* Stated exercise
Reproduce every one of the entries below word for word, leaving out the pictures.

* Entries shown
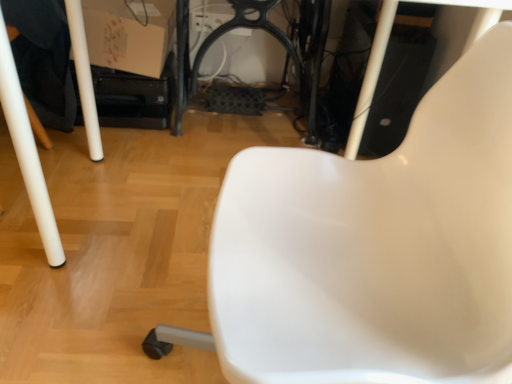
You are a GUI agent. You are given a task and a screenshot of the screen. Output one action in this format:
    pyautogui.click(x=<x>, y=<y>)
    Task: Click on the white plastic chair at center
    
    Given the screenshot: What is the action you would take?
    pyautogui.click(x=374, y=248)

The width and height of the screenshot is (512, 384). Describe the element at coordinates (374, 248) in the screenshot. I see `white plastic chair at center` at that location.

Where is `matte cardboard box at upper left`? Image resolution: width=512 pixels, height=384 pixels. matte cardboard box at upper left is located at coordinates (129, 34).

Describe the element at coordinates (129, 34) in the screenshot. The image size is (512, 384). I see `matte cardboard box at upper left` at that location.

Where is `white plastic chair at center`? This screenshot has height=384, width=512. white plastic chair at center is located at coordinates (374, 248).

Can you confirm if white plastic chair at center is positioned to the right of matte cardboard box at upper left?

Yes.

Does white plastic chair at center come in front of matte cardboard box at upper left?

Yes, white plastic chair at center is closer to the camera.

Is point (256, 320) positioned after point (150, 48)?

No, it is not.

From the image's perspective, which is below, white plastic chair at center or matte cardboard box at upper left?

white plastic chair at center, from the image's perspective.

From a real-world perspective, which object rests below the other?

matte cardboard box at upper left is physically lower.

Between white plastic chair at center and matte cardboard box at upper left, which one has larger width?

white plastic chair at center.

Considering the sizes of objects white plastic chair at center and matte cardboard box at upper left in the image provided, who is taller, white plastic chair at center or matte cardboard box at upper left?

white plastic chair at center is taller.

Is white plastic chair at center bigger than matte cardboard box at upper left?

Indeed, white plastic chair at center has a larger size compared to matte cardboard box at upper left.

Is white plastic chair at center not inside matte cardboard box at upper left?

white plastic chair at center is positioned outside matte cardboard box at upper left.

In the scene shown: Is there a large distance between white plastic chair at center and matte cardboard box at upper left?

Yes, white plastic chair at center and matte cardboard box at upper left are located far from each other.

Is white plastic chair at center turned away from matte cardboard box at upper left?

No, white plastic chair at center is not facing the opposite direction of matte cardboard box at upper left.

Can you tell me how much white plastic chair at center and matte cardboard box at upper left differ in facing direction?

They differ by 90 degrees in their facing directions.

Locate an element on the screen. The height and width of the screenshot is (384, 512). chair located below the matte cardboard box at upper left (from the image's perspective) is located at coordinates (374, 248).

Considering the positions of objects matte cardboard box at upper left and white plastic chair at center in the image provided, who is more to the left, matte cardboard box at upper left or white plastic chair at center?

matte cardboard box at upper left is more to the left.

Considering the positions of objects matte cardboard box at upper left and white plastic chair at center in the image provided, who is behind, matte cardboard box at upper left or white plastic chair at center?

Positioned behind is matte cardboard box at upper left.

Between point (88, 26) and point (418, 244), which one is positioned behind?

The point (88, 26) is more distant.

From the image's perspective, which is below, matte cardboard box at upper left or white plastic chair at center?

white plastic chair at center appears lower in the image.

From a real-world perspective, is matte cardboard box at upper left on white plastic chair at center?

No, from a real-world perspective, matte cardboard box at upper left is not above white plastic chair at center.

Considering the sizes of matte cardboard box at upper left and white plastic chair at center in the image, is matte cardboard box at upper left wider or thinner than white plastic chair at center?

Considering their sizes, matte cardboard box at upper left looks slimmer than white plastic chair at center.

Consider the image. Between matte cardboard box at upper left and white plastic chair at center, which one has more height?

white plastic chair at center is taller.

In the scene shown: Considering the sizes of objects matte cardboard box at upper left and white plastic chair at center in the image provided, who is smaller, matte cardboard box at upper left or white plastic chair at center?

Smaller between the two is matte cardboard box at upper left.

Is matte cardboard box at upper left not within white plastic chair at center?

Yes, matte cardboard box at upper left is located beyond the bounds of white plastic chair at center.

Can you see matte cardboard box at upper left touching white plastic chair at center?

No, matte cardboard box at upper left is not beside white plastic chair at center.

Is matte cardboard box at upper left oriented towards white plastic chair at center?

Yes, matte cardboard box at upper left is turned towards white plastic chair at center.

In order to click on chair above the matte cardboard box at upper left (from a real-world perspective) in this screenshot , I will do `click(374, 248)`.

Identify the location of chair positioned vertically above the matte cardboard box at upper left (from a real-world perspective). This screenshot has height=384, width=512. (374, 248).

This screenshot has width=512, height=384. What are the coordinates of `cardboard box that is on the left side of white plastic chair at center` in the screenshot? It's located at (129, 34).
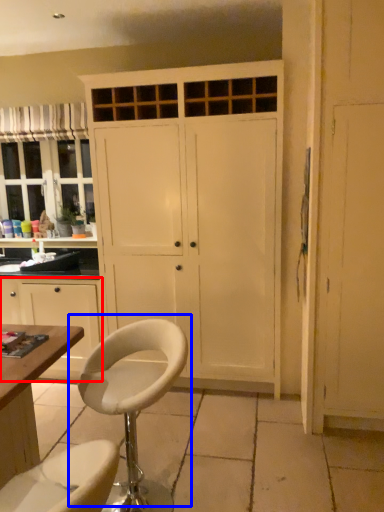
Question: Which object is further to the camera taking this photo, cabinetry (highlighted by a red box) or chair (highlighted by a blue box)?

Choices:
 (A) cabinetry
 (B) chair

Answer: (A)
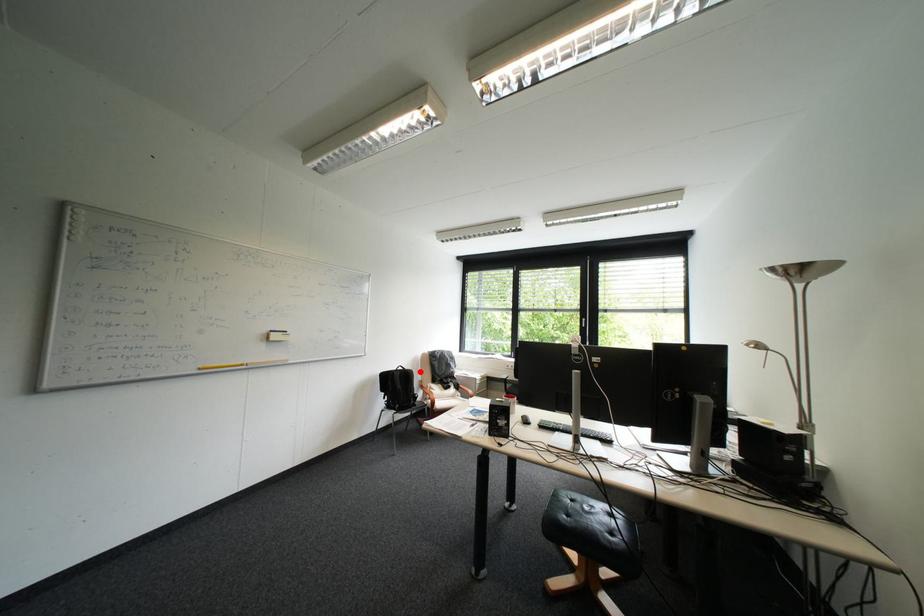
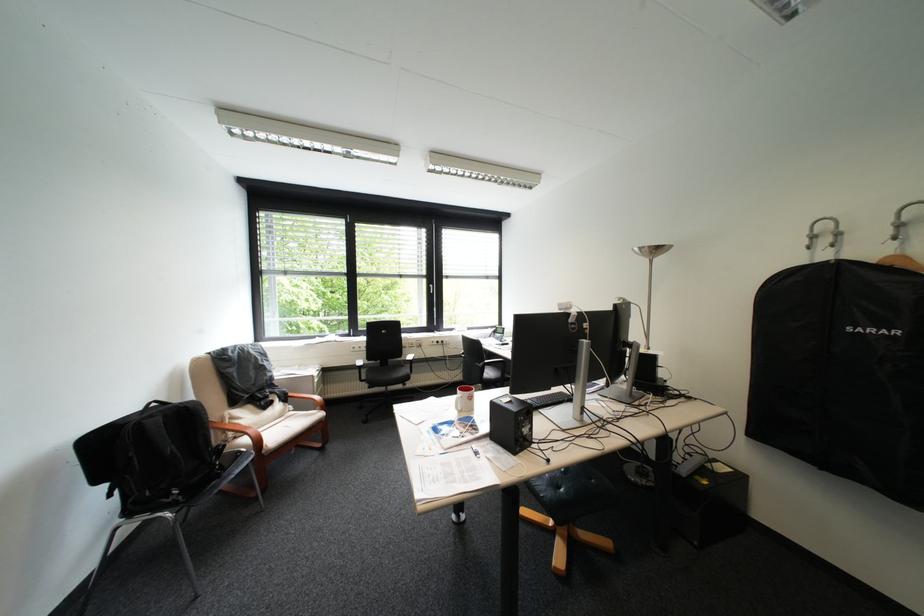
Find the pixel in the second image that matches the highlighted location in the first image.

(199, 407)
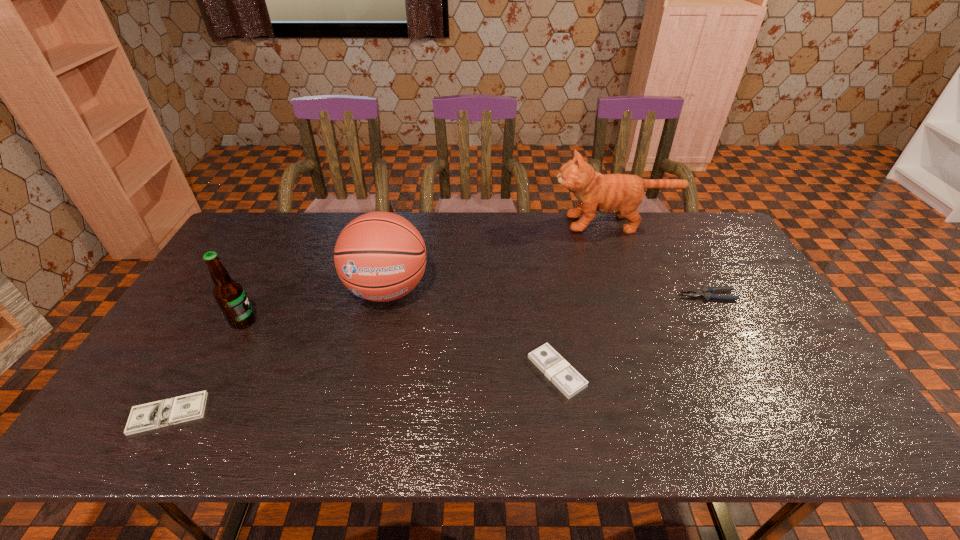
Where is `vacant region located 0.070m on the face of the farthest object`? vacant region located 0.070m on the face of the farthest object is located at coordinates (533, 223).

Identify the location of free space located on the logo side of the fourth object from right to left. This screenshot has height=540, width=960. (354, 437).

Locate an element on the screen. This screenshot has height=540, width=960. vacant region located 0.060m on the label of the beer bottle is located at coordinates (277, 321).

What are the coordinates of `vacant region located at the gripping part of the pliers` in the screenshot? It's located at click(x=577, y=296).

The image size is (960, 540). Find the location of `vacant space located at the gripping part of the pliers`. vacant space located at the gripping part of the pliers is located at coordinates (577, 296).

Locate an element on the screen. free space located 0.240m at the gripping part of the pliers is located at coordinates (601, 296).

At what (x,y) coordinates should I click in order to perform the action: click on free region located 0.050m on the back of the taller dollar. Please return your answer as a coordinate pair (x, y). Looking at the image, I should click on (x=551, y=332).

You are a GUI agent. You are given a task and a screenshot of the screen. Output one action in this format:
    pyautogui.click(x=<x>, y=<y>)
    Task: Click on the vacant space located on the right of the shortest object
    This screenshot has width=960, height=540.
    Given the screenshot: What is the action you would take?
    pyautogui.click(x=325, y=413)

In order to click on object that is at the far edge in this screenshot , I will do `click(621, 194)`.

The image size is (960, 540). I want to click on object at the near edge, so click(157, 414).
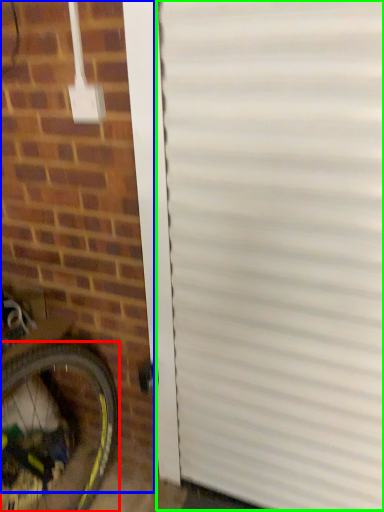
Question: Considering the real-world distances, which object is closest to bicycle wheel (highlighted by a red box)? brickwork (highlighted by a blue box) or garage door (highlighted by a green box).

Choices:
 (A) brickwork
 (B) garage door

Answer: (A)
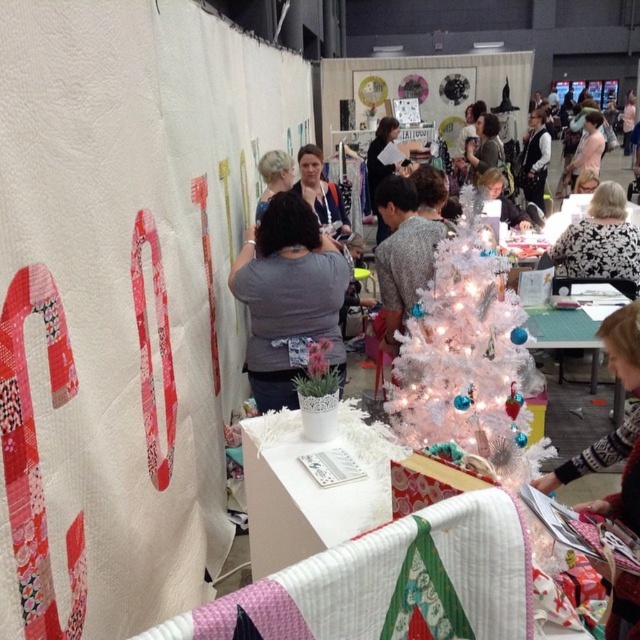
You are at the craft fair and want to place a small gift box between the white glittery christmas tree at center and the gray fabric shirt at center. The gift box is 10 inches long. Will there be enough space between them to fit the gift box?

The white glittery christmas tree at center is 22.64 inches away from the gray fabric shirt at center. Since the gift box is only 10 inches long, there is sufficient space between them to place the gift box.

You are a photographer at the event and want to capture a closeup shot of the gray fabric shirt at center and blonde hair at center. What is the minimum distance you need to maintain between the camera and the subjects to ensure both are in focus?

The gray fabric shirt at center is 1.01 meters away from blonde hair at center. To ensure both are in focus, the camera should be positioned at least 1.01 meters away from the closest subject, which is the blonde hair at center, so that the depth of field can cover the distance between them.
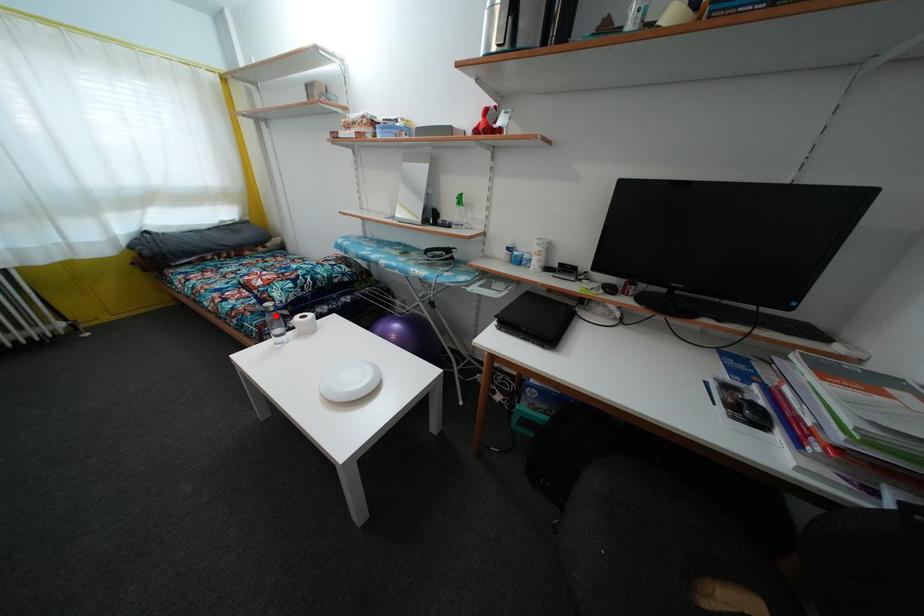
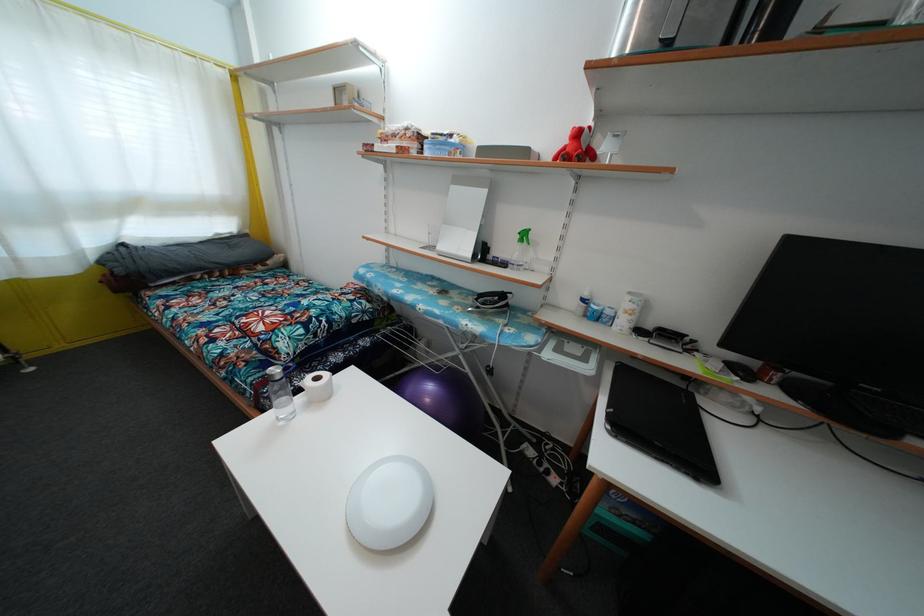
Question: I am providing you with two images of the same scene from different viewpoints. A red point is shown in image1. For the corresponding object point in image2, is it positioned nearer or farther from the camera?

Choices:
 (A) Nearer
 (B) Farther

Answer: (A)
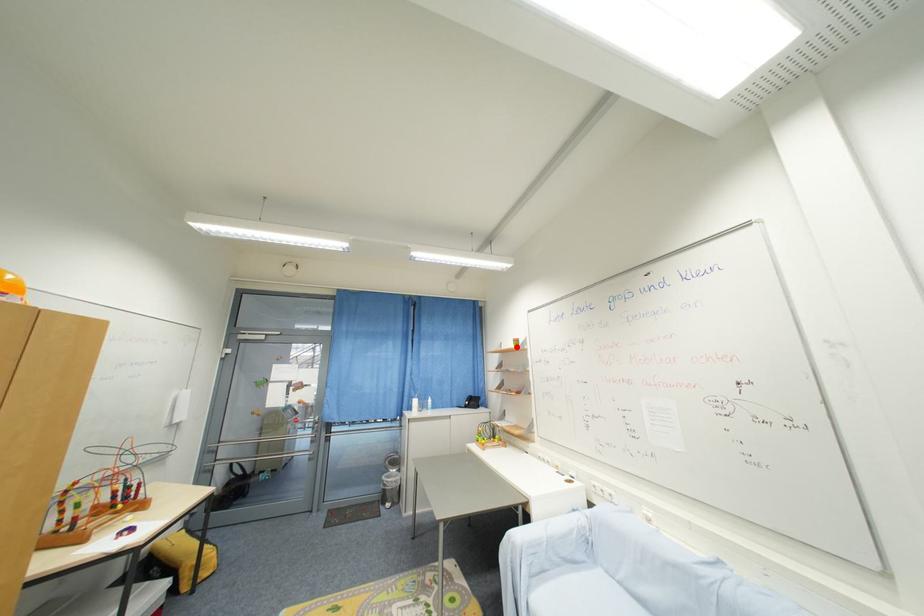
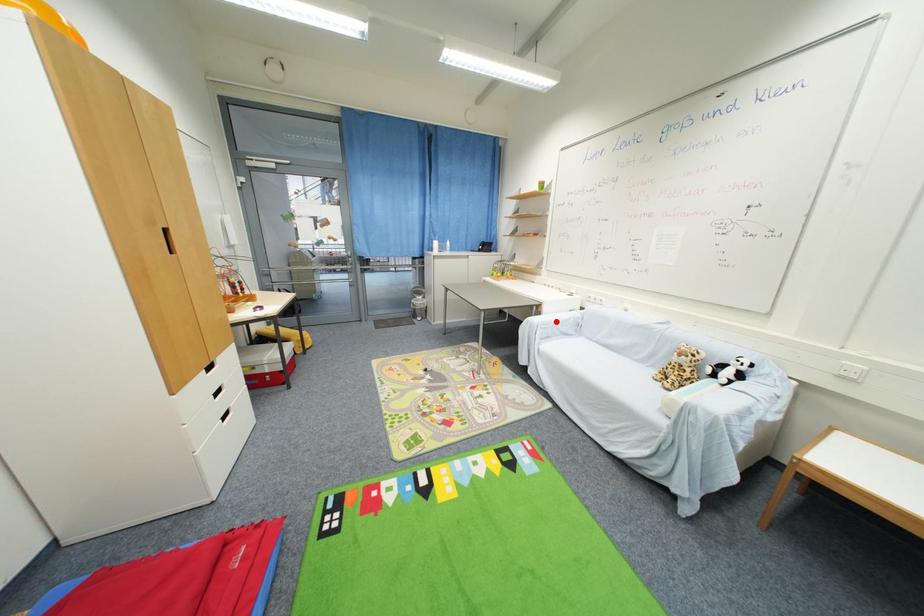
I am providing you with two images of the same scene from different viewpoints. A red point is marked on the first image and another point is marked on the second image. Does the point marked in image1 correspond to the same location as the one in image2?

No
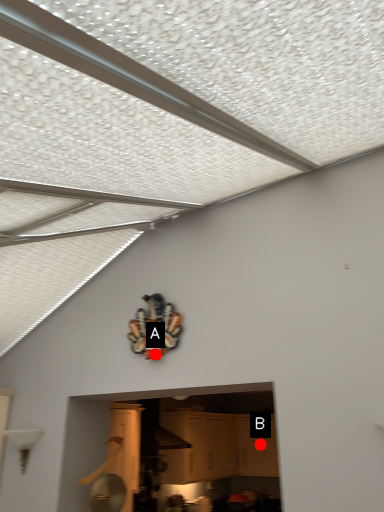
Question: Two points are circled on the image, labeled by A and B beside each circle. Which point appears closest to the camera in this image?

* Output
You are a GUI agent. You are given a task and a screenshot of the screen. Output one action in this format:
    pyautogui.click(x=<x>, y=<y>)
    Task: Click on the white plastic chair at center
    
    Given the screenshot: What is the action you would take?
    pyautogui.click(x=374, y=248)

The width and height of the screenshot is (512, 384). Describe the element at coordinates (374, 248) in the screenshot. I see `white plastic chair at center` at that location.

Where is `matte cardboard box at upper left`? Image resolution: width=512 pixels, height=384 pixels. matte cardboard box at upper left is located at coordinates (129, 34).

Describe the element at coordinates (129, 34) in the screenshot. The image size is (512, 384). I see `matte cardboard box at upper left` at that location.

Where is `white plastic chair at center`? This screenshot has height=384, width=512. white plastic chair at center is located at coordinates (374, 248).

Can you confirm if white plastic chair at center is positioned to the right of matte cardboard box at upper left?

Yes.

Does white plastic chair at center come in front of matte cardboard box at upper left?

Yes, white plastic chair at center is closer to the camera.

Is point (256, 320) positioned after point (150, 48)?

No, it is not.

From the image's perspective, which is below, white plastic chair at center or matte cardboard box at upper left?

white plastic chair at center, from the image's perspective.

From a real-world perspective, which object rests below the other?

matte cardboard box at upper left is physically lower.

Between white plastic chair at center and matte cardboard box at upper left, which one has larger width?

white plastic chair at center.

Considering the sizes of objects white plastic chair at center and matte cardboard box at upper left in the image provided, who is taller, white plastic chair at center or matte cardboard box at upper left?

white plastic chair at center is taller.

Is white plastic chair at center bigger than matte cardboard box at upper left?

Indeed, white plastic chair at center has a larger size compared to matte cardboard box at upper left.

Is white plastic chair at center not inside matte cardboard box at upper left?

white plastic chair at center is positioned outside matte cardboard box at upper left.

In the scene shown: Is there a large distance between white plastic chair at center and matte cardboard box at upper left?

Yes, white plastic chair at center and matte cardboard box at upper left are located far from each other.

Is white plastic chair at center turned away from matte cardboard box at upper left?

No, white plastic chair at center is not facing the opposite direction of matte cardboard box at upper left.

Can you tell me how much white plastic chair at center and matte cardboard box at upper left differ in facing direction?

They differ by 90 degrees in their facing directions.

Locate an element on the screen. The height and width of the screenshot is (384, 512). chair located below the matte cardboard box at upper left (from the image's perspective) is located at coordinates (374, 248).

Considering the positions of objects matte cardboard box at upper left and white plastic chair at center in the image provided, who is more to the left, matte cardboard box at upper left or white plastic chair at center?

matte cardboard box at upper left is more to the left.

Considering the positions of objects matte cardboard box at upper left and white plastic chair at center in the image provided, who is behind, matte cardboard box at upper left or white plastic chair at center?

Positioned behind is matte cardboard box at upper left.

Between point (88, 26) and point (418, 244), which one is positioned behind?

The point (88, 26) is more distant.

From the image's perspective, which is below, matte cardboard box at upper left or white plastic chair at center?

white plastic chair at center appears lower in the image.

From a real-world perspective, is matte cardboard box at upper left on white plastic chair at center?

No, from a real-world perspective, matte cardboard box at upper left is not above white plastic chair at center.

Considering the sizes of matte cardboard box at upper left and white plastic chair at center in the image, is matte cardboard box at upper left wider or thinner than white plastic chair at center?

Considering their sizes, matte cardboard box at upper left looks slimmer than white plastic chair at center.

Consider the image. Between matte cardboard box at upper left and white plastic chair at center, which one has more height?

white plastic chair at center is taller.

In the scene shown: Considering the sizes of objects matte cardboard box at upper left and white plastic chair at center in the image provided, who is smaller, matte cardboard box at upper left or white plastic chair at center?

Smaller between the two is matte cardboard box at upper left.

Is matte cardboard box at upper left not within white plastic chair at center?

Yes, matte cardboard box at upper left is located beyond the bounds of white plastic chair at center.

Can you see matte cardboard box at upper left touching white plastic chair at center?

No, matte cardboard box at upper left is not beside white plastic chair at center.

Is matte cardboard box at upper left oriented towards white plastic chair at center?

Yes, matte cardboard box at upper left is turned towards white plastic chair at center.

In order to click on chair above the matte cardboard box at upper left (from a real-world perspective) in this screenshot , I will do `click(374, 248)`.

Identify the location of chair positioned vertically above the matte cardboard box at upper left (from a real-world perspective). This screenshot has height=384, width=512. (374, 248).

This screenshot has width=512, height=384. What are the coordinates of `cardboard box that is on the left side of white plastic chair at center` in the screenshot? It's located at (129, 34).
Question: Which object is further to the camera taking this photo, cabinetry (highlighted by a red box) or chair (highlighted by a blue box)?

Choices:
 (A) cabinetry
 (B) chair

Answer: (A)
Find the pixel in the second image that matches the highlighted location in the first image.

(199, 407)
Where is `vacant region located 0.070m on the face of the farthest object`? vacant region located 0.070m on the face of the farthest object is located at coordinates (533, 223).

Identify the location of free space located on the logo side of the fourth object from right to left. This screenshot has height=540, width=960. (354, 437).

Locate an element on the screen. This screenshot has height=540, width=960. vacant region located 0.060m on the label of the beer bottle is located at coordinates (277, 321).

What are the coordinates of `vacant region located at the gripping part of the pliers` in the screenshot? It's located at click(x=577, y=296).

The image size is (960, 540). Find the location of `vacant space located at the gripping part of the pliers`. vacant space located at the gripping part of the pliers is located at coordinates (577, 296).

Locate an element on the screen. free space located 0.240m at the gripping part of the pliers is located at coordinates (601, 296).

At what (x,y) coordinates should I click in order to perform the action: click on free region located 0.050m on the back of the taller dollar. Please return your answer as a coordinate pair (x, y). Looking at the image, I should click on (x=551, y=332).

You are a GUI agent. You are given a task and a screenshot of the screen. Output one action in this format:
    pyautogui.click(x=<x>, y=<y>)
    Task: Click on the vacant space located on the right of the shortest object
    This screenshot has width=960, height=540.
    Given the screenshot: What is the action you would take?
    pyautogui.click(x=325, y=413)

In order to click on object that is at the far edge in this screenshot , I will do `click(621, 194)`.

The image size is (960, 540). I want to click on object at the near edge, so click(157, 414).
Question: Considering the real-world distances, which object is closest to bicycle wheel (highlighted by a red box)? brickwork (highlighted by a blue box) or garage door (highlighted by a green box).

Choices:
 (A) brickwork
 (B) garage door

Answer: (A)
You are at the craft fair and want to place a small gift box between the white glittery christmas tree at center and the gray fabric shirt at center. The gift box is 10 inches long. Will there be enough space between them to fit the gift box?

The white glittery christmas tree at center is 22.64 inches away from the gray fabric shirt at center. Since the gift box is only 10 inches long, there is sufficient space between them to place the gift box.

You are a photographer at the event and want to capture a closeup shot of the gray fabric shirt at center and blonde hair at center. What is the minimum distance you need to maintain between the camera and the subjects to ensure both are in focus?

The gray fabric shirt at center is 1.01 meters away from blonde hair at center. To ensure both are in focus, the camera should be positioned at least 1.01 meters away from the closest subject, which is the blonde hair at center, so that the depth of field can cover the distance between them.
Question: I am providing you with two images of the same scene from different viewpoints. A red point is shown in image1. For the corresponding object point in image2, is it positioned nearer or farther from the camera?

Choices:
 (A) Nearer
 (B) Farther

Answer: (A)
I am providing you with two images of the same scene from different viewpoints. A red point is marked on the first image and another point is marked on the second image. Does the point marked in image1 correspond to the same location as the one in image2?

No
Question: Two points are circled on the image, labeled by A and B beside each circle. Which point appears closest to the camera in this image?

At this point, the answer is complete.